从下面的记录中收集所有含有字符串“kern”的行，并逐行照抄出来。

=====

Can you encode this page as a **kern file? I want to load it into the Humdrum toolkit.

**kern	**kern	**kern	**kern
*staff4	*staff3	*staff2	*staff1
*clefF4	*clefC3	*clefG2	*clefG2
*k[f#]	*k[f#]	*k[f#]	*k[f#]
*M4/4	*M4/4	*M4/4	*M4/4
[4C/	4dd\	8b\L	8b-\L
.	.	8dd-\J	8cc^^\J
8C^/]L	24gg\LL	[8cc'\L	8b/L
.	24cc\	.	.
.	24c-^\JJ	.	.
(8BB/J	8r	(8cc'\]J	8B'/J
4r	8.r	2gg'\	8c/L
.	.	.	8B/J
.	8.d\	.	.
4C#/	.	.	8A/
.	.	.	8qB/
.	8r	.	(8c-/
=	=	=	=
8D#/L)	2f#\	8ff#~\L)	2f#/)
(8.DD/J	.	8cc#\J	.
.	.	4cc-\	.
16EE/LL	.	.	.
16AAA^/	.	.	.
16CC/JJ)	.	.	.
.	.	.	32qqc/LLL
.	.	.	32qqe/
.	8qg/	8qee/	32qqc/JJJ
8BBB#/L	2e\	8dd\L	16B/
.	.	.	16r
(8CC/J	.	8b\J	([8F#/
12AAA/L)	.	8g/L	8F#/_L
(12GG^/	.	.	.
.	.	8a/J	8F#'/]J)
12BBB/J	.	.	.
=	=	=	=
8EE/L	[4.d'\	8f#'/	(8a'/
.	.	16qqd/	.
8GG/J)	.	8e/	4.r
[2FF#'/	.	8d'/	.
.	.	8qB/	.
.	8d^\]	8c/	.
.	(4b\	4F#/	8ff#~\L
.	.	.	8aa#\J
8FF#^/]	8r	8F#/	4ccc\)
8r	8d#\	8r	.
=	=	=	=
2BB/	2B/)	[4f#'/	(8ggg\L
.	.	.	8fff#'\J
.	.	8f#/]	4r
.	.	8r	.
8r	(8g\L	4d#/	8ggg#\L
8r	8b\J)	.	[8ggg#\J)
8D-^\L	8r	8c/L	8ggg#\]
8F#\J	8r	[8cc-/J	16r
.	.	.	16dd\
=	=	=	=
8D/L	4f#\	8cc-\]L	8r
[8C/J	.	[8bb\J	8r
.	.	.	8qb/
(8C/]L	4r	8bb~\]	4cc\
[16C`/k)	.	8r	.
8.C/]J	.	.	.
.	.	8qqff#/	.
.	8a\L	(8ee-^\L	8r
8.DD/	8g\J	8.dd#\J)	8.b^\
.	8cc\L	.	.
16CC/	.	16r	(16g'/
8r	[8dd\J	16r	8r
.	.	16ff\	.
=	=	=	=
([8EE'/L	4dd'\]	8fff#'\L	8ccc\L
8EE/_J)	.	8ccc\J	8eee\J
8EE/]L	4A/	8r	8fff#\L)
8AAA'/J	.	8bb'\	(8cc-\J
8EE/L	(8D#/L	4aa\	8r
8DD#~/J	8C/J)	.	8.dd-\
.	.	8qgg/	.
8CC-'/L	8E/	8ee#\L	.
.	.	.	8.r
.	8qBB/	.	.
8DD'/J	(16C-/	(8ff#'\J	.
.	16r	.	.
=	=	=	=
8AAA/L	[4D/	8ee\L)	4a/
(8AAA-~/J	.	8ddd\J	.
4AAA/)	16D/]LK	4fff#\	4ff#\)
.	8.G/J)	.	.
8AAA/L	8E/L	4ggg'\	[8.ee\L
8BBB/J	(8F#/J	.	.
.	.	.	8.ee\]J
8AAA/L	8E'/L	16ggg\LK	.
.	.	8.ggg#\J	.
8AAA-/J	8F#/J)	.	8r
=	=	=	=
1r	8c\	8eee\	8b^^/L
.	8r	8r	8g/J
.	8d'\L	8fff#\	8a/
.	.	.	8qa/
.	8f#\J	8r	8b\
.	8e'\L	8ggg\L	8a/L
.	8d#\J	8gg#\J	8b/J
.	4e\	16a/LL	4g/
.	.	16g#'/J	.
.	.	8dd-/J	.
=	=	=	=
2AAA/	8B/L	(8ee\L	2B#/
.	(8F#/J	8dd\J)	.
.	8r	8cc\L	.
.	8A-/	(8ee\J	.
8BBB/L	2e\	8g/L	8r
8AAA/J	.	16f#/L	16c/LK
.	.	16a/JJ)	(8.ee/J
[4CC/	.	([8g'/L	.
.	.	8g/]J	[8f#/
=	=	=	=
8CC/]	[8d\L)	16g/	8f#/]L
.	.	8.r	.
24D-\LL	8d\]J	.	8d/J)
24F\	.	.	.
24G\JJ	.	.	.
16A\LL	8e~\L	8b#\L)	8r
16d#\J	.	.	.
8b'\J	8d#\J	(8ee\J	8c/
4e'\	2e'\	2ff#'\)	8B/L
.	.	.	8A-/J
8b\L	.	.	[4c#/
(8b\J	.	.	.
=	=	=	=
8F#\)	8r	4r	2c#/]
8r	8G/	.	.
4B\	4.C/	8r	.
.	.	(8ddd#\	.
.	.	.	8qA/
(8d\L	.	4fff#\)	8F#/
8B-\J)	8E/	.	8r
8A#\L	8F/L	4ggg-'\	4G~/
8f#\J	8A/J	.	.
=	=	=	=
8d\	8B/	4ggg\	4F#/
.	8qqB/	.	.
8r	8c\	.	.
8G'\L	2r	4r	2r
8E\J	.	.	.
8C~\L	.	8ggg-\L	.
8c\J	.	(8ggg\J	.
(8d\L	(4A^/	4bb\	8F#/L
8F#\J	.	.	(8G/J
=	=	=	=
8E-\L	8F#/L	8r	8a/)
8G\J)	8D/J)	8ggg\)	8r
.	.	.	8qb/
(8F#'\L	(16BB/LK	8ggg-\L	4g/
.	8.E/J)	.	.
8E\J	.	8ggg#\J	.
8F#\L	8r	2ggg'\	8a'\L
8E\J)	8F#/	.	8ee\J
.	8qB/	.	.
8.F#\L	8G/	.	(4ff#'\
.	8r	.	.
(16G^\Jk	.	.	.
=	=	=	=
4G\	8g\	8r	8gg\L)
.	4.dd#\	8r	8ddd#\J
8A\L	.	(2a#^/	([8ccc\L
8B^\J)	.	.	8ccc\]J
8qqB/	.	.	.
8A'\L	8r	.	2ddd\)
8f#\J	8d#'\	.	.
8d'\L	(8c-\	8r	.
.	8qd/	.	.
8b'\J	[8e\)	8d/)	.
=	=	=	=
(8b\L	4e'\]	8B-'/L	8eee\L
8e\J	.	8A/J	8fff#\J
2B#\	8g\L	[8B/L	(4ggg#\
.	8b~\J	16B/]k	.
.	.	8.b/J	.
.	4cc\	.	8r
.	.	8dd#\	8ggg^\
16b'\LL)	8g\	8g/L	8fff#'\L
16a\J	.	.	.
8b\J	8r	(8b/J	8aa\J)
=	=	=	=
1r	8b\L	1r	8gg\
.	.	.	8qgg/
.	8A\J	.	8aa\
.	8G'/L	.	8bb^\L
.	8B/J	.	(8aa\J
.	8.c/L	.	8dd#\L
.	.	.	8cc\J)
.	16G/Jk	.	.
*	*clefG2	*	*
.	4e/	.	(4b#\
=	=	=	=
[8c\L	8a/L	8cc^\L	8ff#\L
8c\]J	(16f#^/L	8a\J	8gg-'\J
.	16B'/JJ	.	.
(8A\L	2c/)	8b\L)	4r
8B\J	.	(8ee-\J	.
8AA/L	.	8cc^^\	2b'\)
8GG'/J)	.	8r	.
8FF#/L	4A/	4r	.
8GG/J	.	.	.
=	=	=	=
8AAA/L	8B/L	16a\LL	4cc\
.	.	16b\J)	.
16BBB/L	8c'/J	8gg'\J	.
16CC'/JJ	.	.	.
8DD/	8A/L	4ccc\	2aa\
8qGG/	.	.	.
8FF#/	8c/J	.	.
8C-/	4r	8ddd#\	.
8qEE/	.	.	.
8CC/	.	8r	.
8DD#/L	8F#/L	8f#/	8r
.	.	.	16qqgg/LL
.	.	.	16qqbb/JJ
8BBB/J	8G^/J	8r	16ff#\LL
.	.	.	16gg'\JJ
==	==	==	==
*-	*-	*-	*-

=====

练习解答:
Can you encode this page as a **kern file? I want to load it into the Humdrum toolkit.
**kern	**kern	**kern	**kern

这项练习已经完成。